**Supplied data**
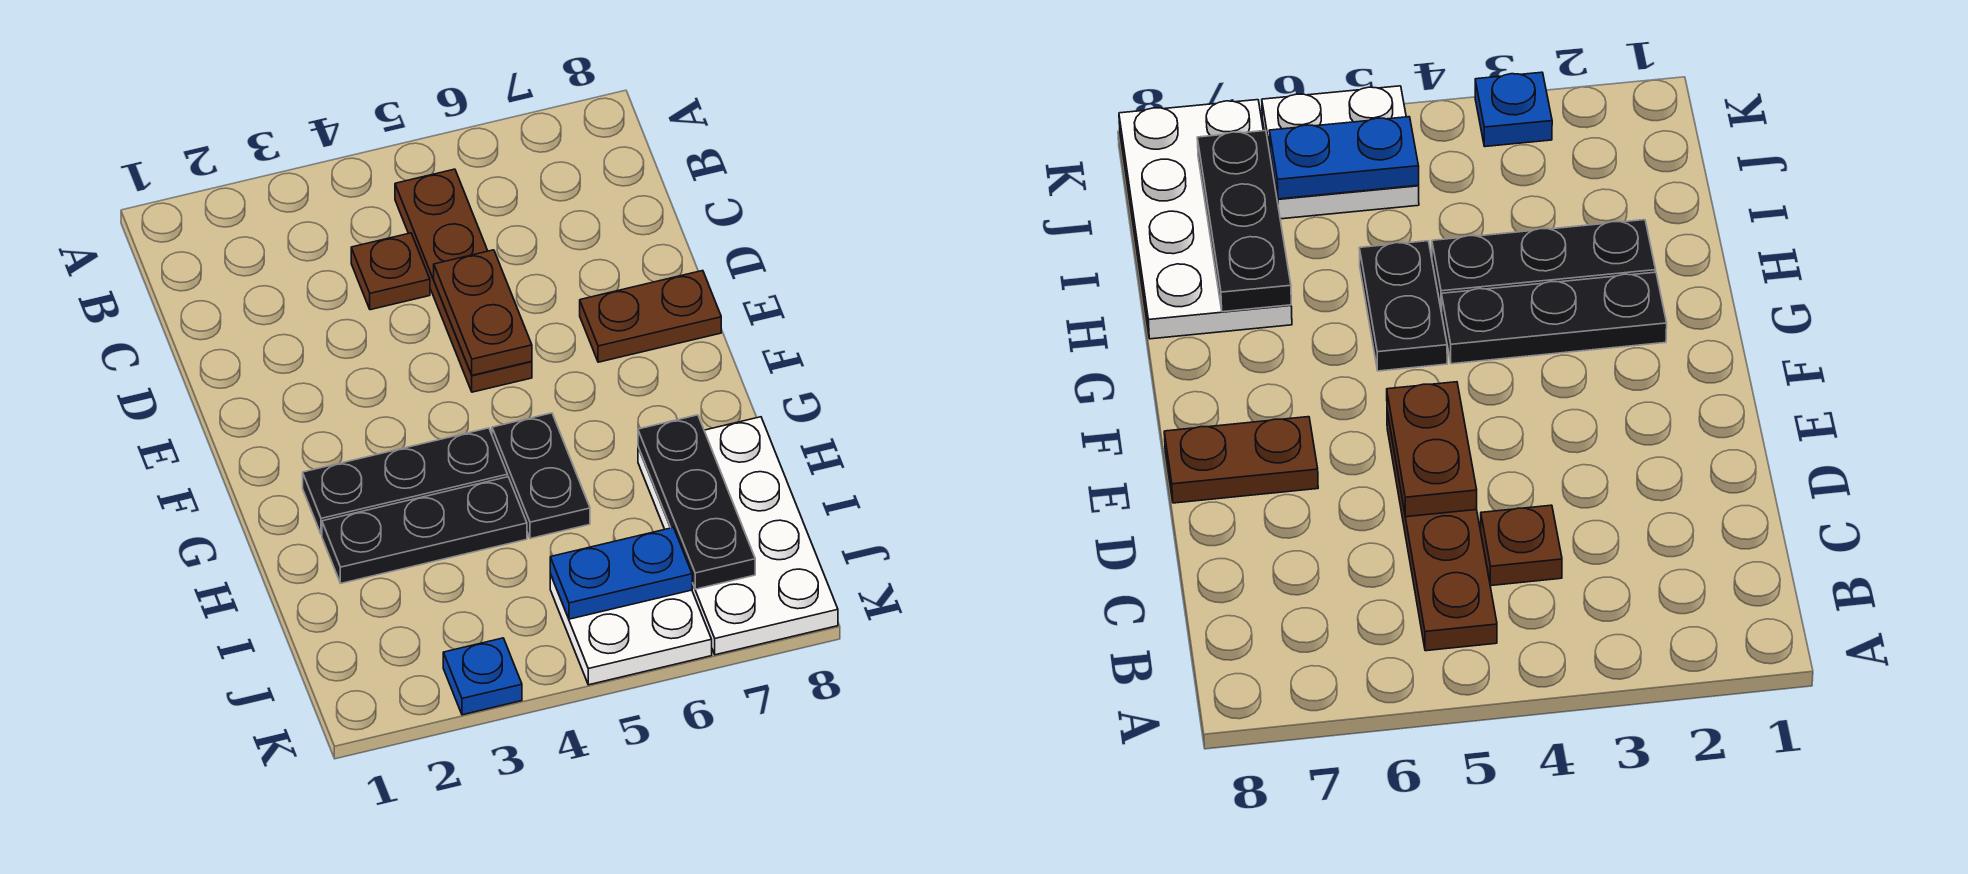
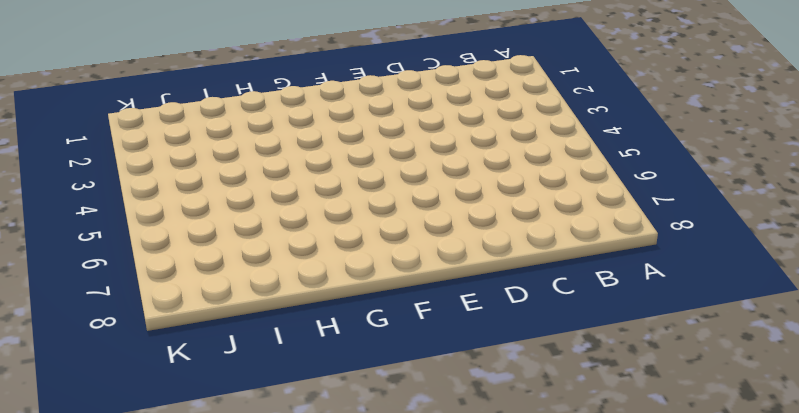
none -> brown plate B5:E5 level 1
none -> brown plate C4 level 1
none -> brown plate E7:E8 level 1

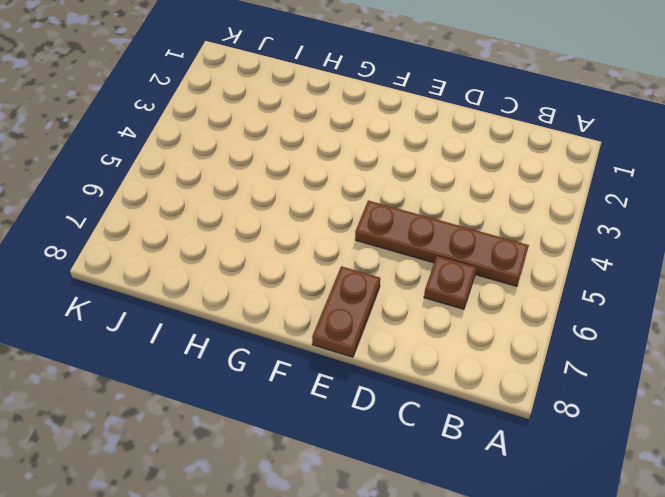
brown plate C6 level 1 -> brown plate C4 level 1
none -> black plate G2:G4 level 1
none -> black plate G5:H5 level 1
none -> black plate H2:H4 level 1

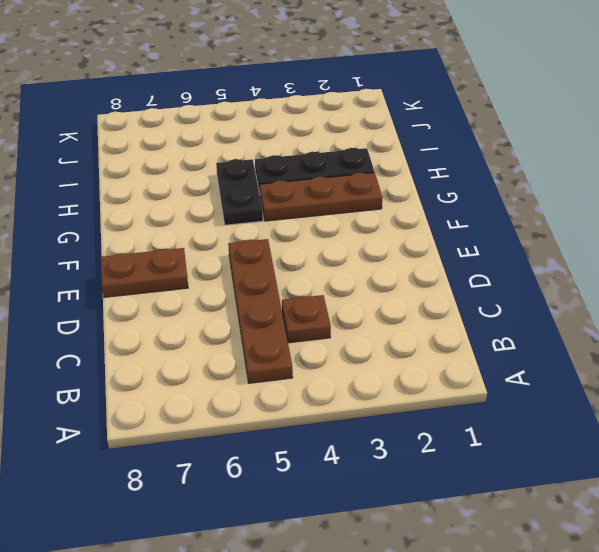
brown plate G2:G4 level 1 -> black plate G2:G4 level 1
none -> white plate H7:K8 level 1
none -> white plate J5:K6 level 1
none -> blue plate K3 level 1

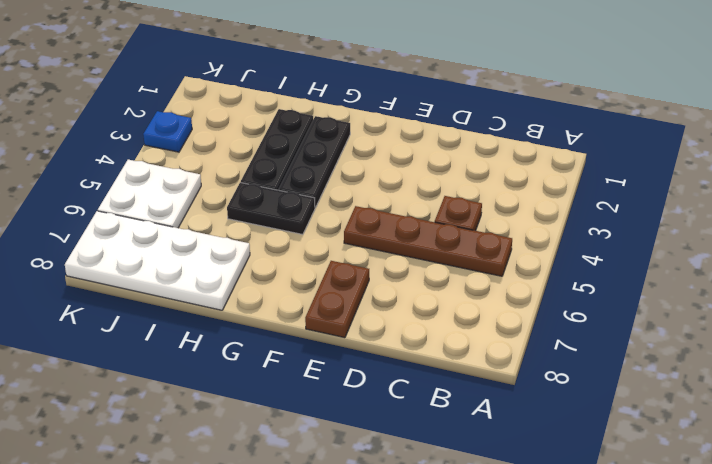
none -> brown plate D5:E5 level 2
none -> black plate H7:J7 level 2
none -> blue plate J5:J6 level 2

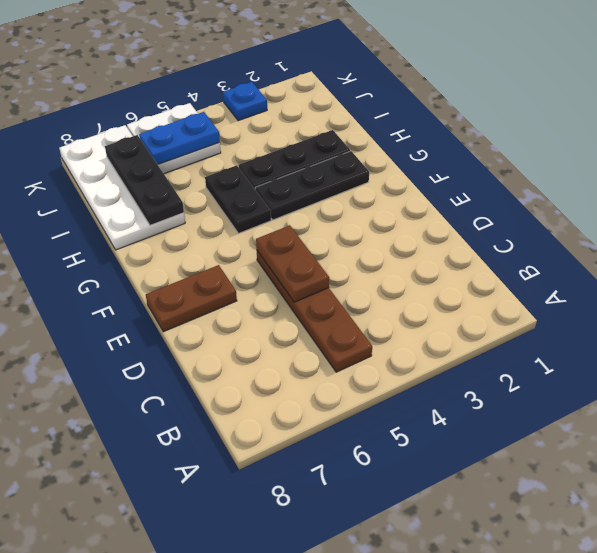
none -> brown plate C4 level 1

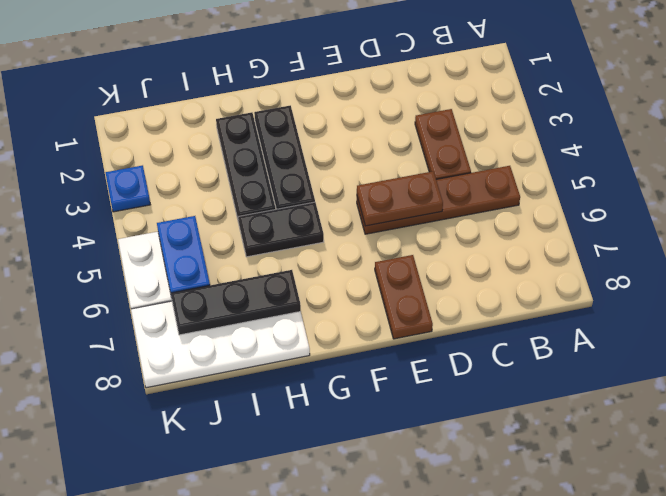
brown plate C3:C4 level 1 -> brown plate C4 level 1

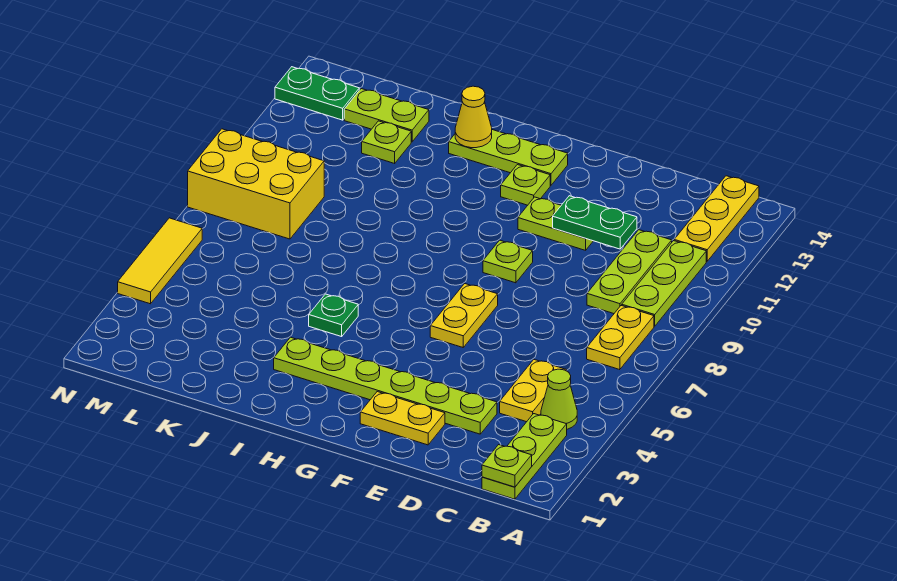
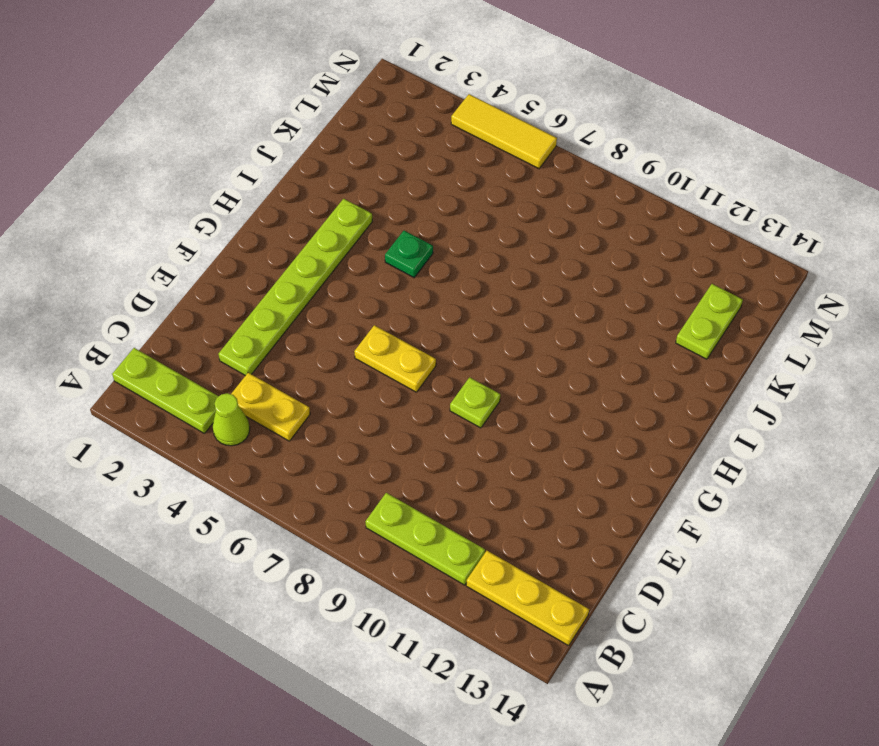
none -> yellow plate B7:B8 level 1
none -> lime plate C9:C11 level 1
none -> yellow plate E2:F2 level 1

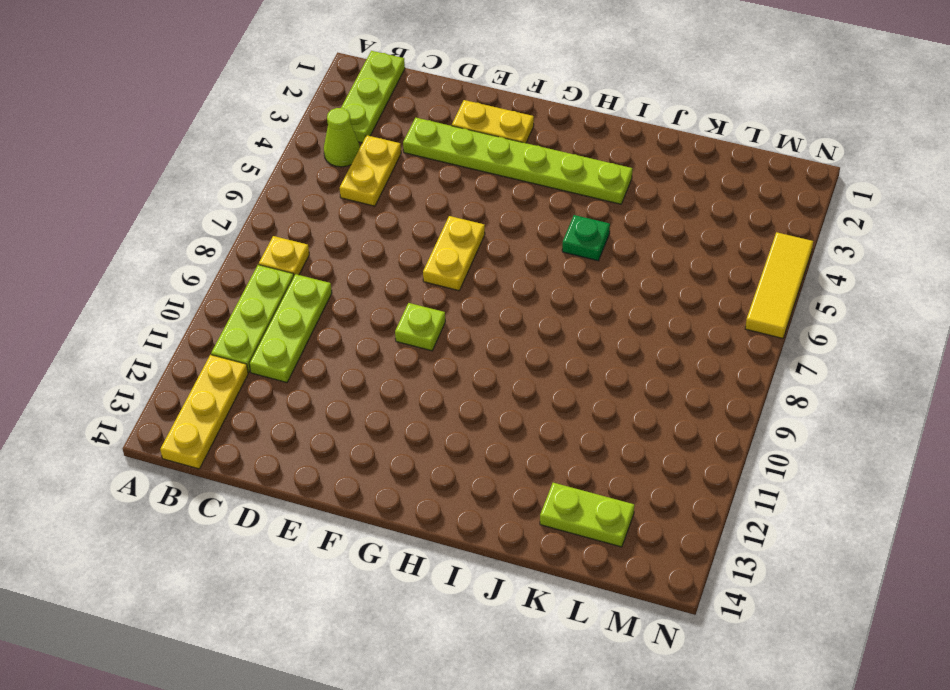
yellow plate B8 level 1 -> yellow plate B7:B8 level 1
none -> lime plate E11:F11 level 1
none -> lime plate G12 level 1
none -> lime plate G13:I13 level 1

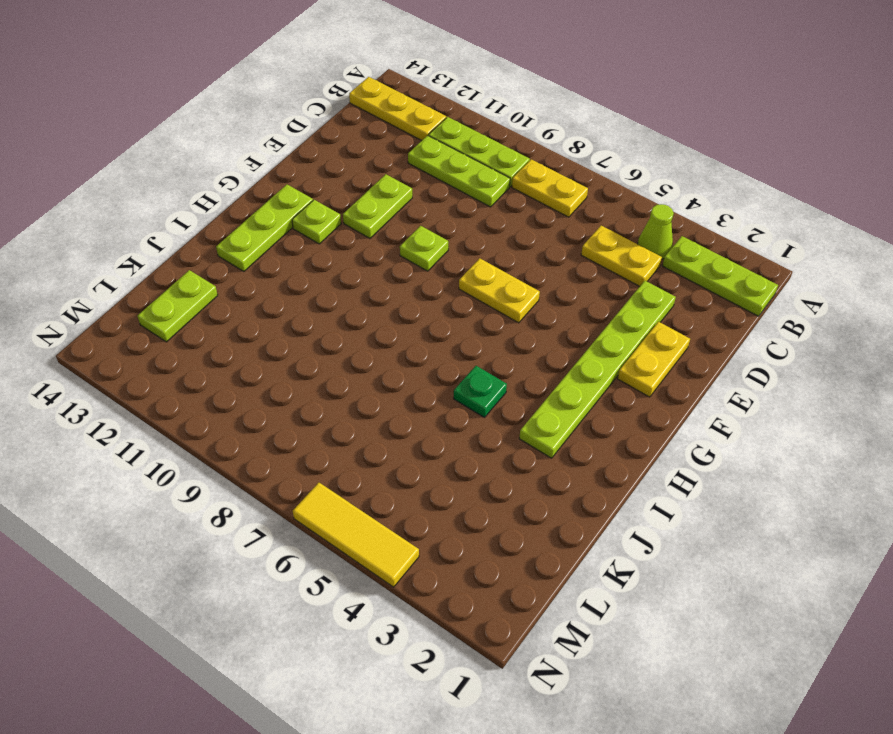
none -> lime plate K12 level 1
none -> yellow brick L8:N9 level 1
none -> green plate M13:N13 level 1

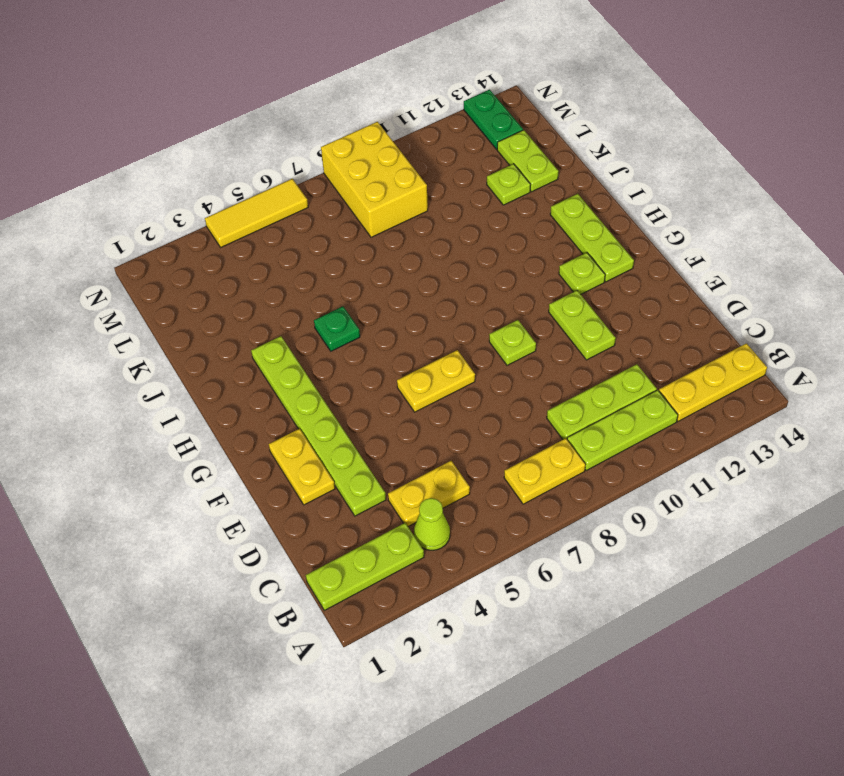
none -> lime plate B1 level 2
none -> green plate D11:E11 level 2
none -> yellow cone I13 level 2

**Your objective**
Among these entries, how many lines include the string "lime"? Reply with the number by itself.

**Output below**
6